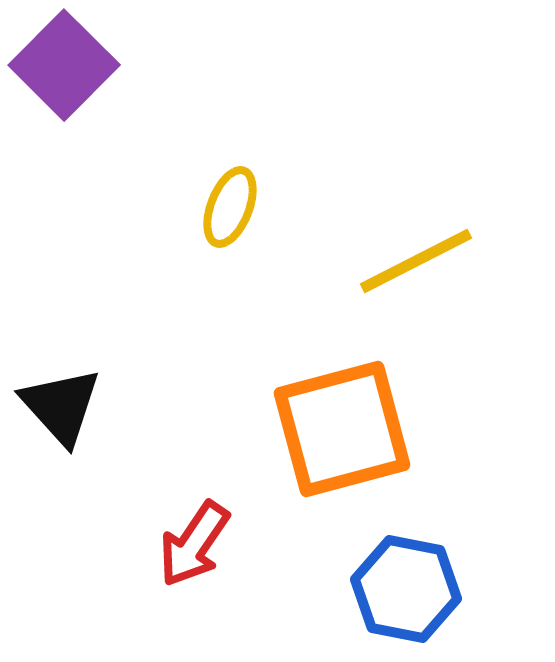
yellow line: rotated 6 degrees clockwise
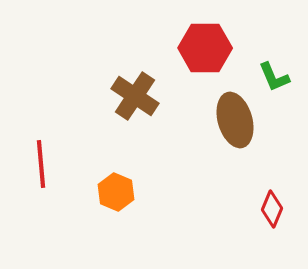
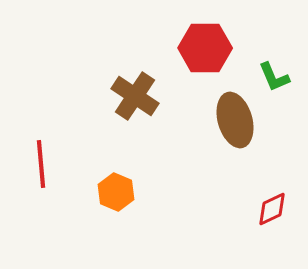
red diamond: rotated 42 degrees clockwise
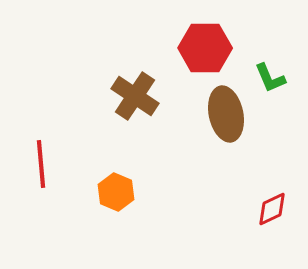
green L-shape: moved 4 px left, 1 px down
brown ellipse: moved 9 px left, 6 px up; rotated 4 degrees clockwise
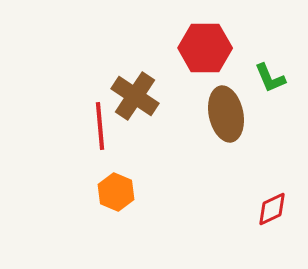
red line: moved 59 px right, 38 px up
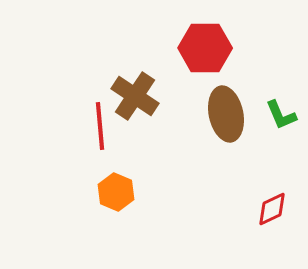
green L-shape: moved 11 px right, 37 px down
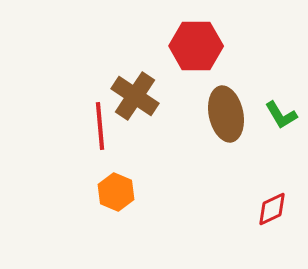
red hexagon: moved 9 px left, 2 px up
green L-shape: rotated 8 degrees counterclockwise
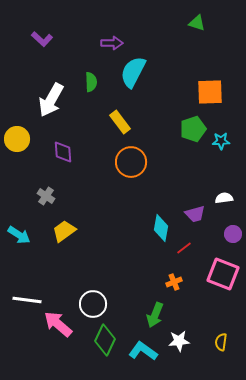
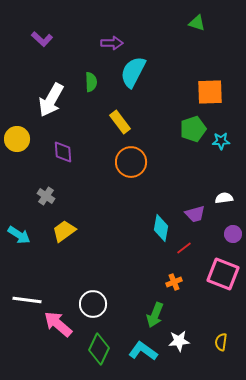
green diamond: moved 6 px left, 9 px down
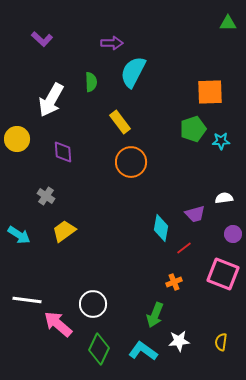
green triangle: moved 31 px right; rotated 18 degrees counterclockwise
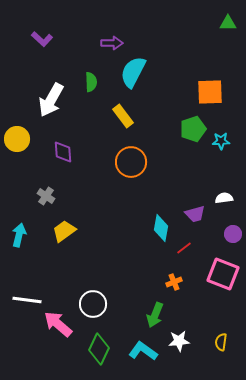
yellow rectangle: moved 3 px right, 6 px up
cyan arrow: rotated 110 degrees counterclockwise
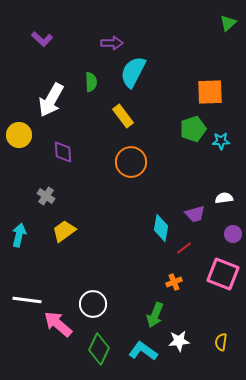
green triangle: rotated 42 degrees counterclockwise
yellow circle: moved 2 px right, 4 px up
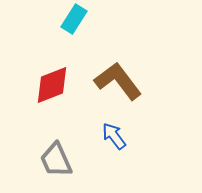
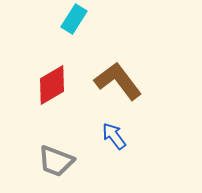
red diamond: rotated 9 degrees counterclockwise
gray trapezoid: moved 1 px down; rotated 45 degrees counterclockwise
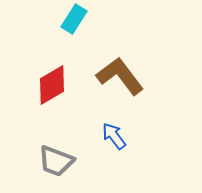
brown L-shape: moved 2 px right, 5 px up
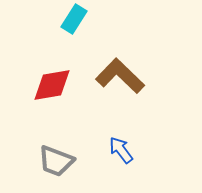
brown L-shape: rotated 9 degrees counterclockwise
red diamond: rotated 21 degrees clockwise
blue arrow: moved 7 px right, 14 px down
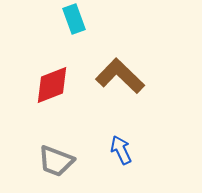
cyan rectangle: rotated 52 degrees counterclockwise
red diamond: rotated 12 degrees counterclockwise
blue arrow: rotated 12 degrees clockwise
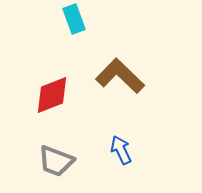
red diamond: moved 10 px down
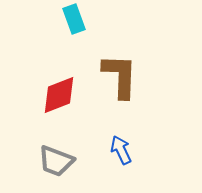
brown L-shape: rotated 48 degrees clockwise
red diamond: moved 7 px right
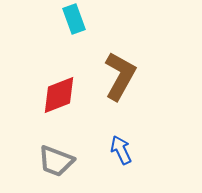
brown L-shape: rotated 27 degrees clockwise
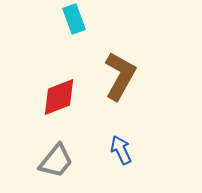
red diamond: moved 2 px down
gray trapezoid: rotated 72 degrees counterclockwise
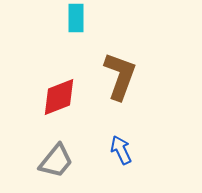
cyan rectangle: moved 2 px right, 1 px up; rotated 20 degrees clockwise
brown L-shape: rotated 9 degrees counterclockwise
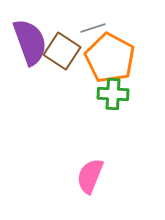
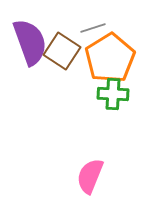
orange pentagon: rotated 12 degrees clockwise
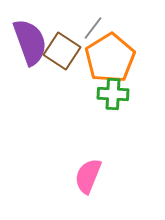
gray line: rotated 35 degrees counterclockwise
pink semicircle: moved 2 px left
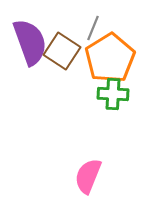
gray line: rotated 15 degrees counterclockwise
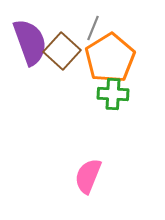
brown square: rotated 9 degrees clockwise
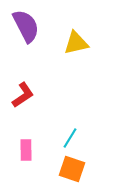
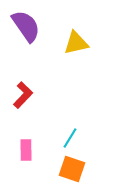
purple semicircle: rotated 8 degrees counterclockwise
red L-shape: rotated 12 degrees counterclockwise
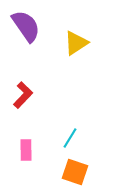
yellow triangle: rotated 20 degrees counterclockwise
orange square: moved 3 px right, 3 px down
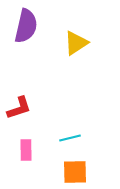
purple semicircle: rotated 48 degrees clockwise
red L-shape: moved 4 px left, 13 px down; rotated 28 degrees clockwise
cyan line: rotated 45 degrees clockwise
orange square: rotated 20 degrees counterclockwise
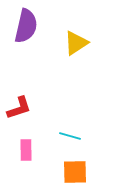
cyan line: moved 2 px up; rotated 30 degrees clockwise
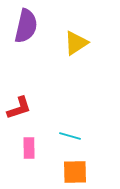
pink rectangle: moved 3 px right, 2 px up
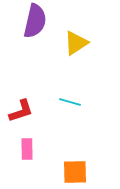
purple semicircle: moved 9 px right, 5 px up
red L-shape: moved 2 px right, 3 px down
cyan line: moved 34 px up
pink rectangle: moved 2 px left, 1 px down
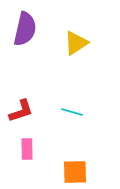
purple semicircle: moved 10 px left, 8 px down
cyan line: moved 2 px right, 10 px down
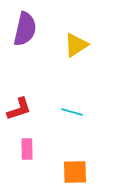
yellow triangle: moved 2 px down
red L-shape: moved 2 px left, 2 px up
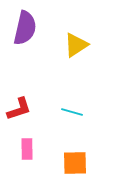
purple semicircle: moved 1 px up
orange square: moved 9 px up
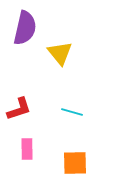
yellow triangle: moved 16 px left, 8 px down; rotated 36 degrees counterclockwise
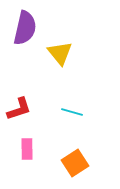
orange square: rotated 32 degrees counterclockwise
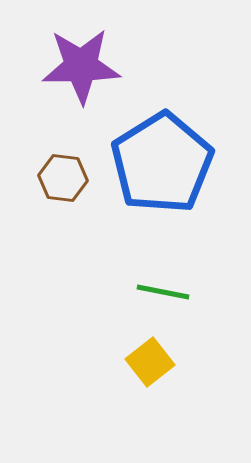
********************
WHAT IS EXPECTED: Arrange the lines of all the entries above as a Markdown table with two columns, Row and Line, where Row holds a running number and Line holds the text of the line. Skip blank lines and leave the pictures out of the table.

TASK RESPONSE:
| Row | Line |
|---|---|
| 1 | yellow line: rotated 6 degrees clockwise |
| 2 | red diamond: rotated 42 degrees clockwise |
| 3 | green L-shape: moved 4 px left, 1 px down |
| 4 | brown ellipse: moved 9 px left, 6 px up; rotated 4 degrees clockwise |
| 5 | red line: moved 59 px right, 38 px up |
| 6 | green L-shape: moved 11 px right, 37 px down |
| 7 | red hexagon: moved 9 px left, 2 px up |
| 8 | green L-shape: rotated 8 degrees counterclockwise |
| 9 | green diamond: moved 6 px left, 9 px down |
| 10 | green triangle: moved 31 px right; rotated 18 degrees counterclockwise |
| 11 | yellow rectangle: moved 3 px right, 6 px up |
| 12 | cyan arrow: rotated 110 degrees counterclockwise |
| 13 | green triangle: rotated 42 degrees counterclockwise |
| 14 | yellow circle: moved 2 px right, 4 px up |
| 15 | red diamond: rotated 9 degrees counterclockwise |
| 16 | gray trapezoid: moved 1 px down; rotated 45 degrees counterclockwise |
| 17 | brown L-shape: moved 2 px right, 5 px up |
| 18 | brown L-shape: rotated 9 degrees counterclockwise |
| 19 | red diamond: rotated 21 degrees clockwise |
| 20 | blue arrow: moved 7 px right, 14 px down |
| 21 | cyan rectangle: rotated 52 degrees counterclockwise |
| 22 | red diamond: rotated 12 degrees counterclockwise |
| 23 | blue arrow: rotated 12 degrees clockwise |
| 24 | red diamond: moved 10 px down |
| 25 | brown L-shape: rotated 48 degrees clockwise |
| 26 | red diamond: moved 7 px right |
| 27 | brown L-shape: rotated 27 degrees clockwise |
| 28 | red diamond: moved 2 px down |
| 29 | gray trapezoid: rotated 72 degrees counterclockwise |
| 30 | cyan rectangle: moved 2 px right, 1 px up; rotated 20 degrees clockwise |
| 31 | brown L-shape: rotated 9 degrees counterclockwise |
| 32 | orange pentagon: rotated 12 degrees clockwise |
| 33 | gray line: rotated 35 degrees counterclockwise |
| 34 | pink semicircle: moved 2 px left |
| 35 | gray line: rotated 15 degrees counterclockwise |
| 36 | brown square: rotated 9 degrees clockwise |
| 37 | purple semicircle: rotated 8 degrees counterclockwise |
| 38 | red L-shape: rotated 12 degrees counterclockwise |
| 39 | yellow triangle: rotated 20 degrees counterclockwise |
| 40 | orange square: moved 3 px right, 3 px down |
| 41 | purple semicircle: rotated 48 degrees clockwise |
| 42 | red L-shape: moved 4 px left, 13 px down; rotated 28 degrees clockwise |
| 43 | cyan line: rotated 45 degrees clockwise |
| 44 | orange square: rotated 20 degrees counterclockwise |
| 45 | cyan line: moved 2 px up; rotated 30 degrees clockwise |
| 46 | pink rectangle: moved 3 px right, 2 px up |
| 47 | purple semicircle: moved 9 px right, 5 px up |
| 48 | red L-shape: moved 2 px right, 3 px down |
| 49 | cyan line: moved 34 px up |
| 50 | pink rectangle: moved 2 px left, 1 px down |
| 51 | purple semicircle: moved 10 px left, 8 px down |
| 52 | cyan line: moved 2 px right, 10 px down |
| 53 | yellow triangle: moved 2 px down |
| 54 | red L-shape: moved 2 px left, 2 px up |
| 55 | purple semicircle: moved 1 px up |
| 56 | orange square: moved 9 px up |
| 57 | yellow triangle: moved 16 px left, 8 px down; rotated 36 degrees counterclockwise |
| 58 | orange square: rotated 32 degrees counterclockwise |